## Your instructions:
The lines running from the one that contains "R5: 15k (5V, W24) -> 15k (0V, W24)" to the end of the records below are what to reproduce, exactly and without pictures.

Dataset records:
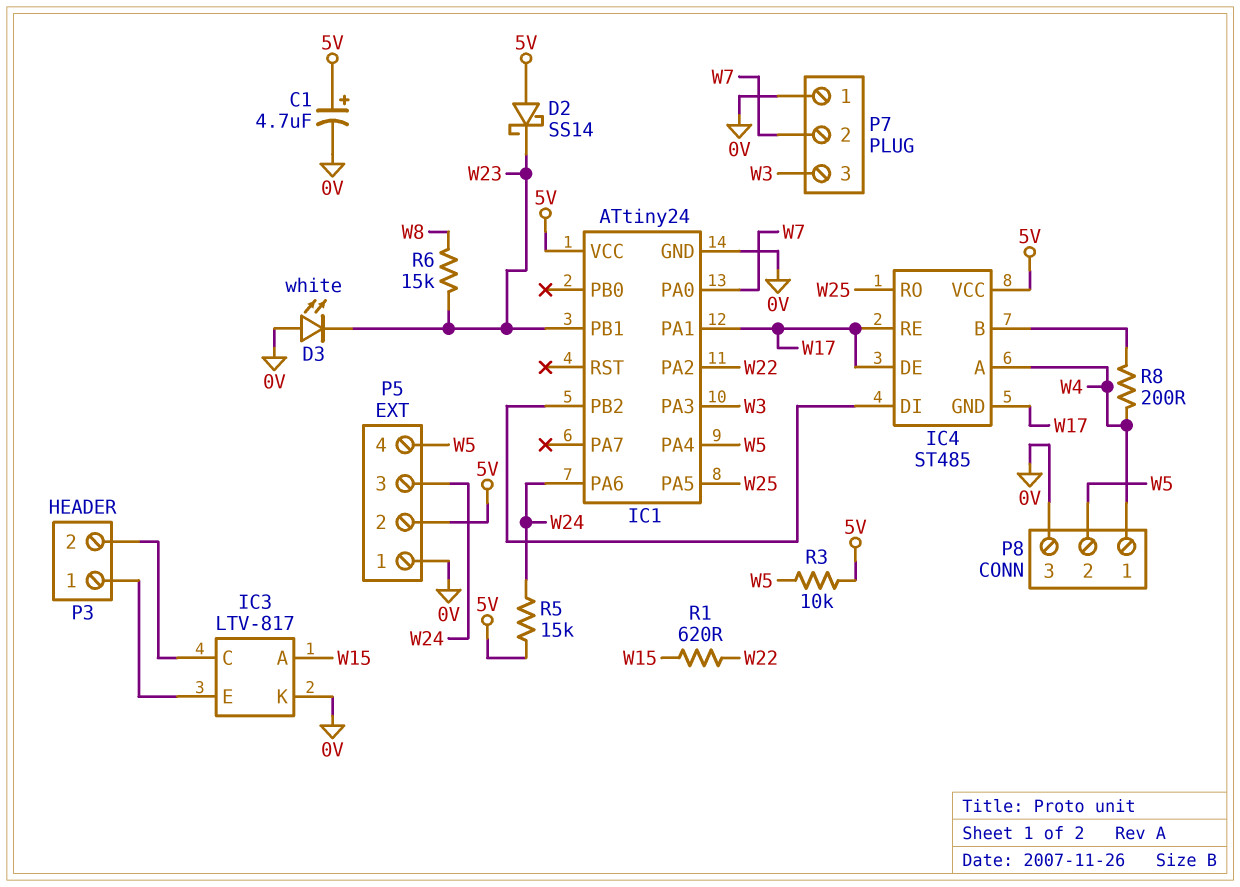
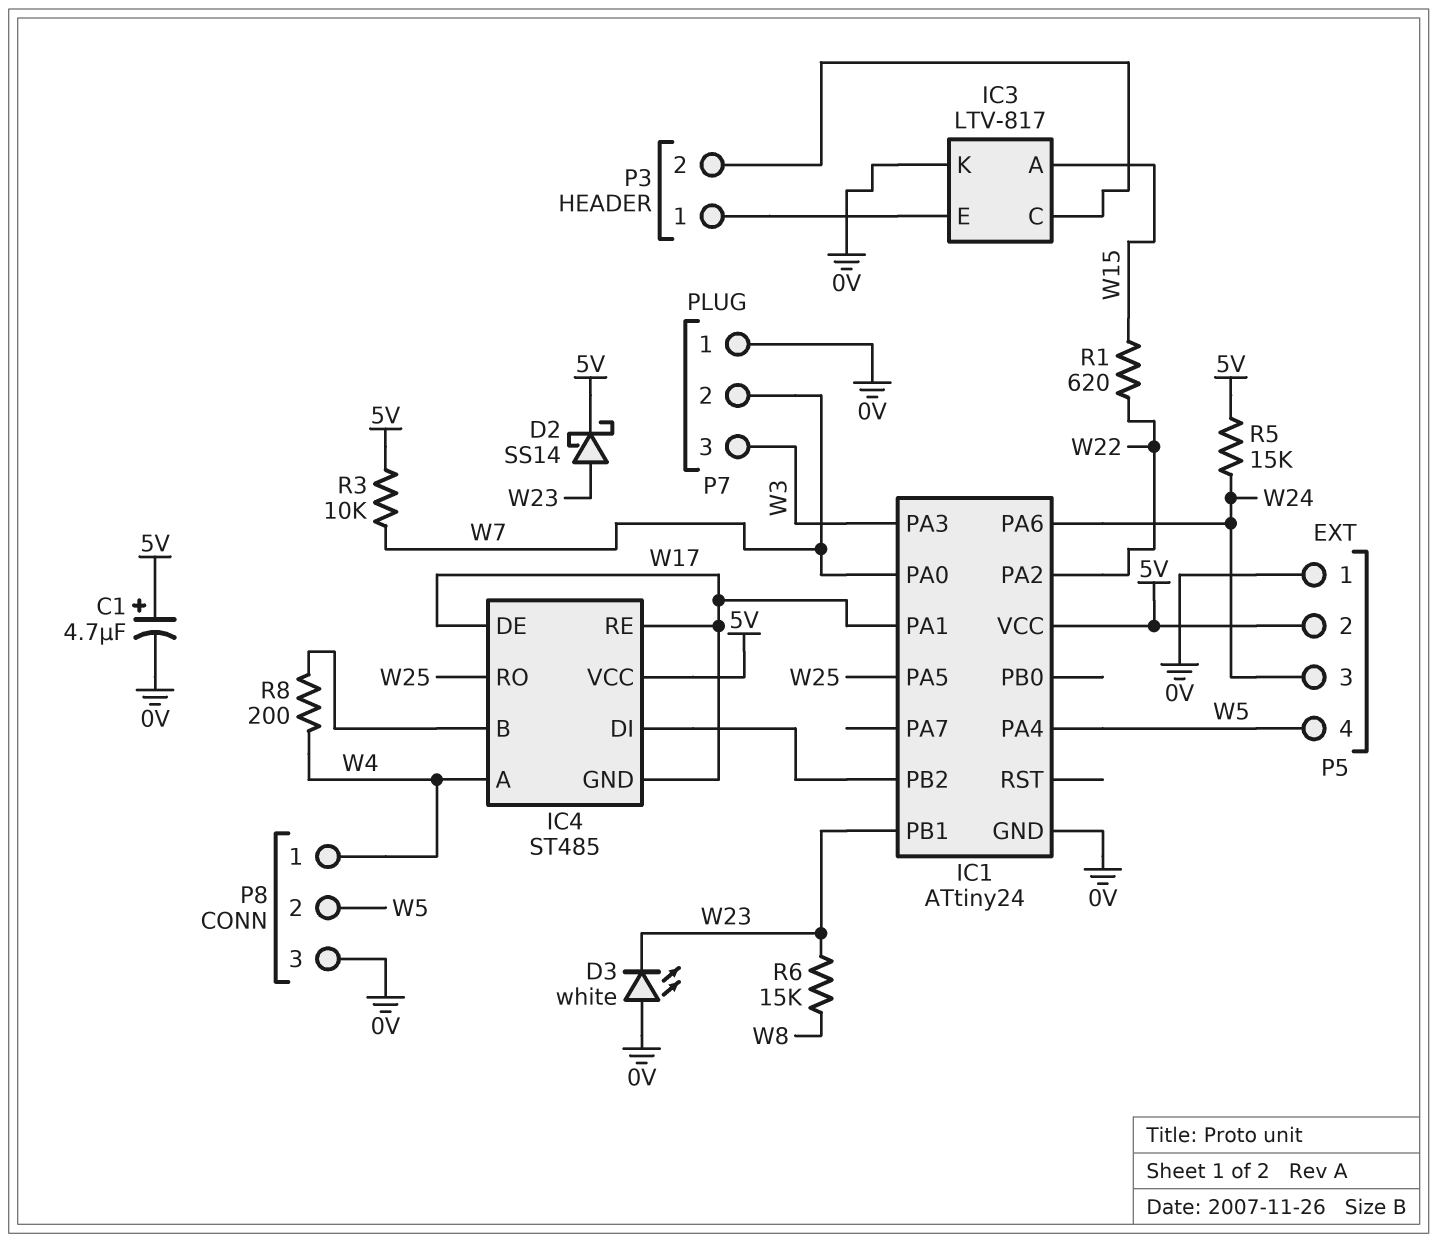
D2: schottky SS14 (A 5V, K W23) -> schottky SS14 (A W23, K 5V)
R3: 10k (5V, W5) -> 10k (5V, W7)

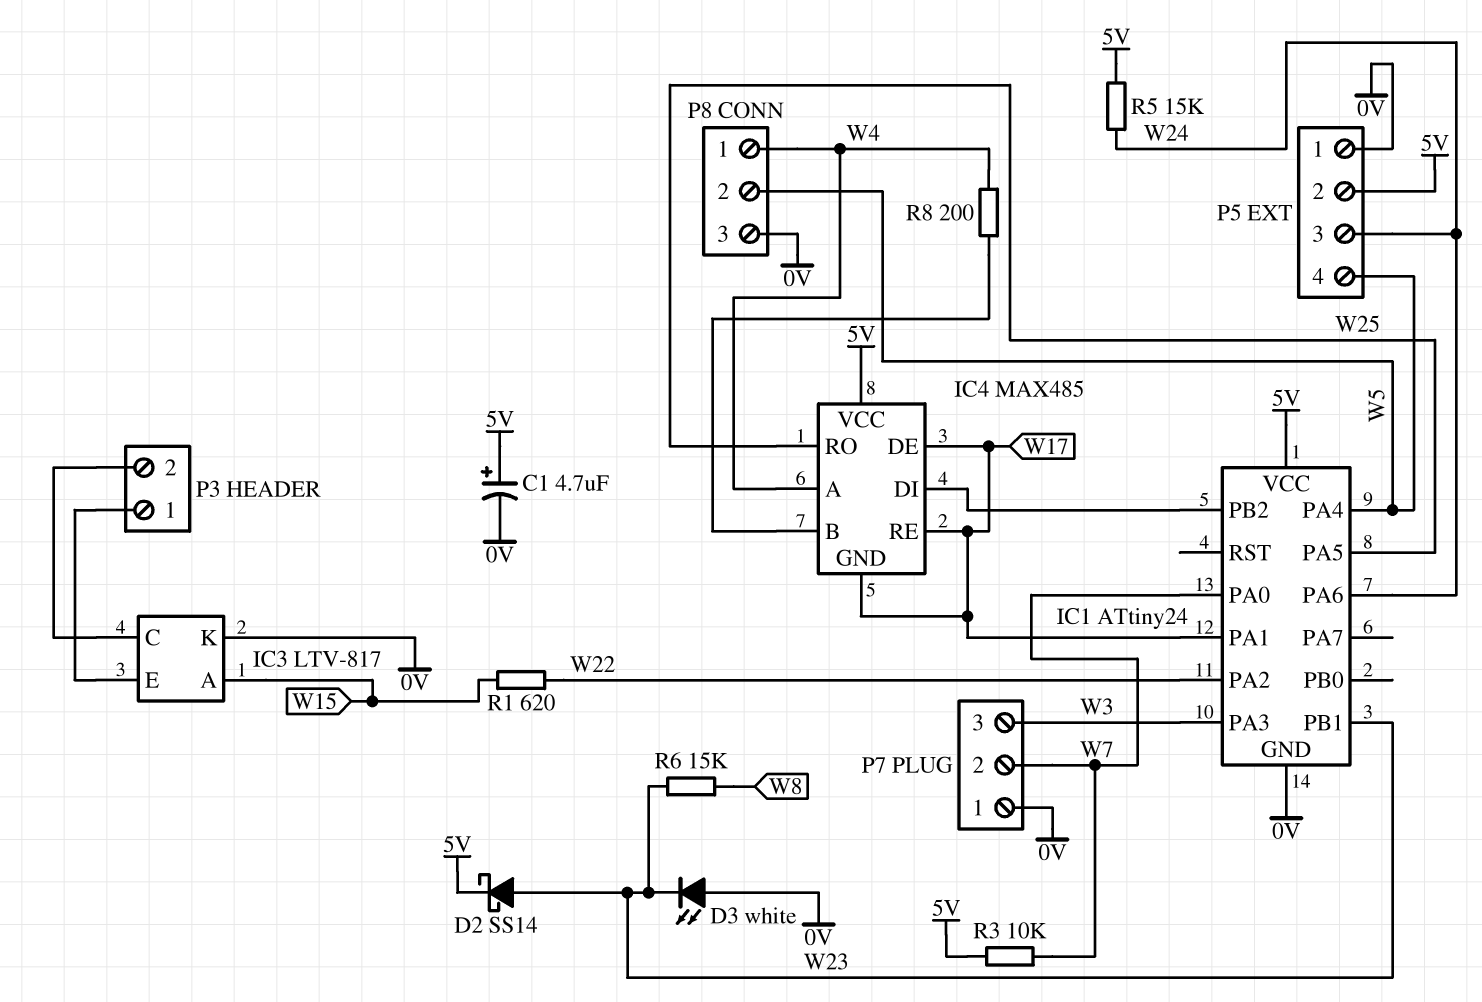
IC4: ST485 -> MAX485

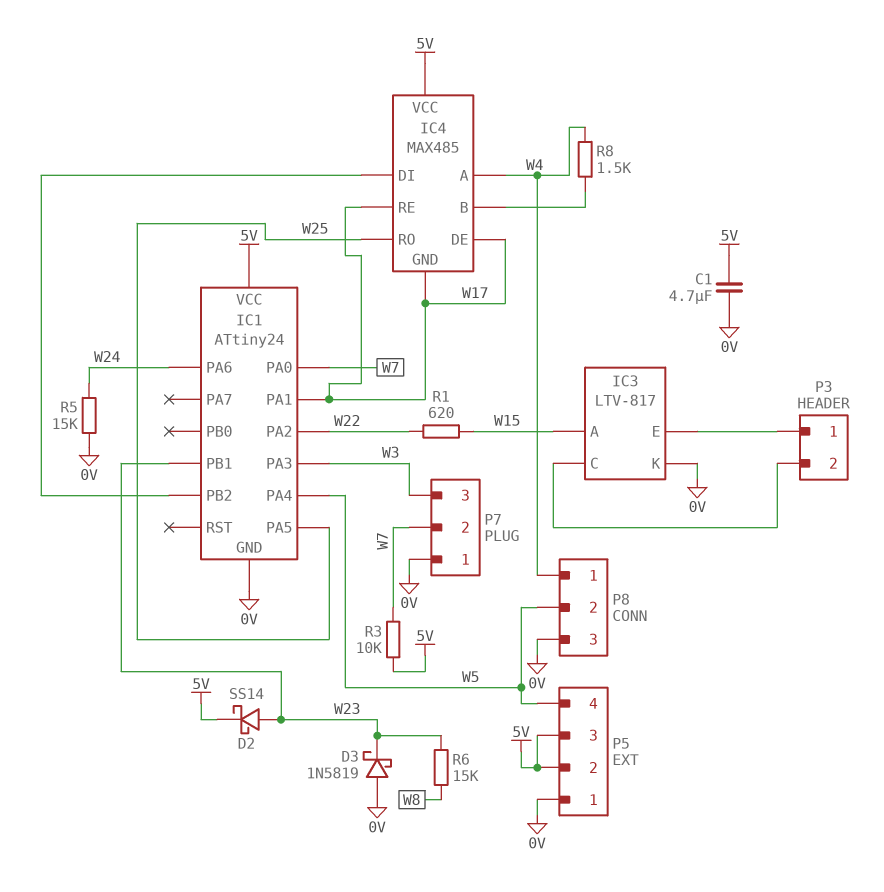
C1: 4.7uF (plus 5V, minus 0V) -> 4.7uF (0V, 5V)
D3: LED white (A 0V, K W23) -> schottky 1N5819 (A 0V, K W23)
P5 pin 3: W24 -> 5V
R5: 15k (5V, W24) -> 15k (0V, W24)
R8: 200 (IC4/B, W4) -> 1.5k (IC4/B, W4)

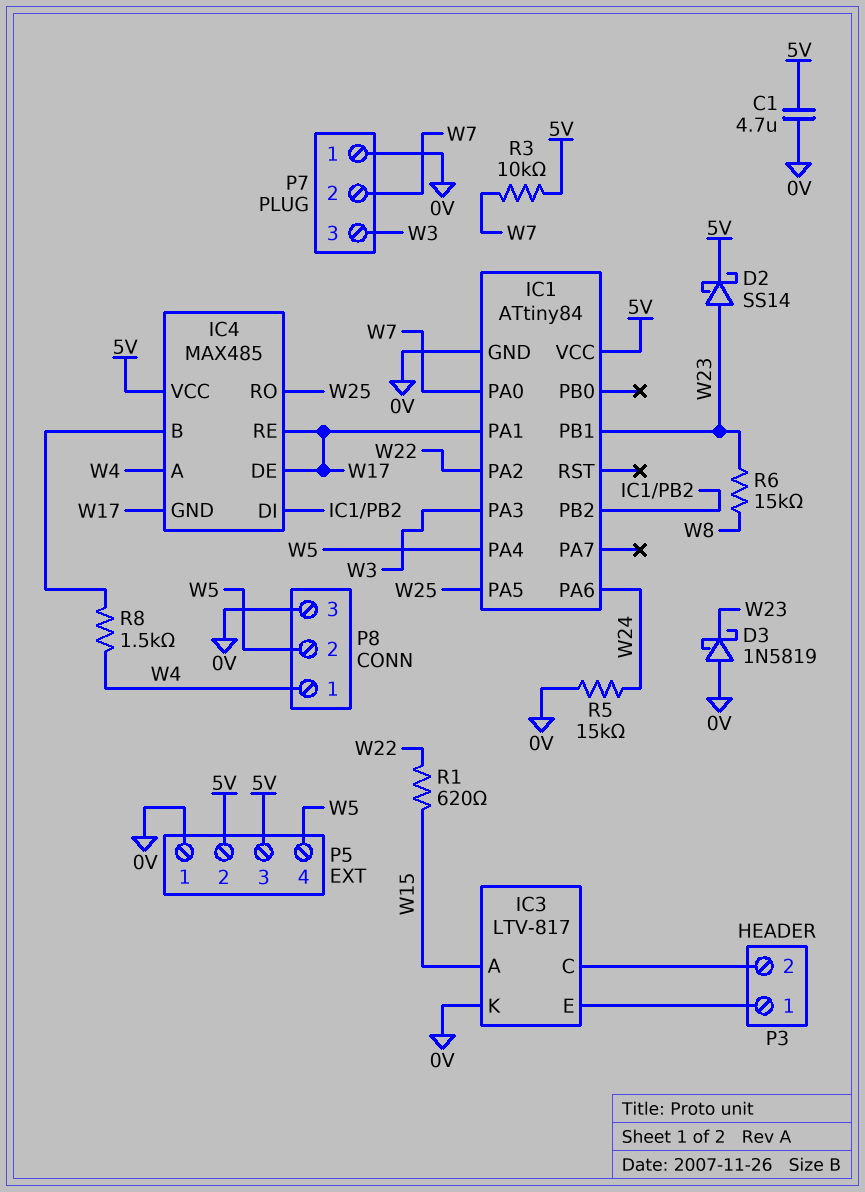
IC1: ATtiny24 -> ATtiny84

## Finished exercise:
R5: 15k (5V, W24) -> 15k (0V, W24)
R8: 200 (IC4/B, W4) -> 1.5k (IC4/B, W4)

IC1: ATtiny24 -> ATtiny84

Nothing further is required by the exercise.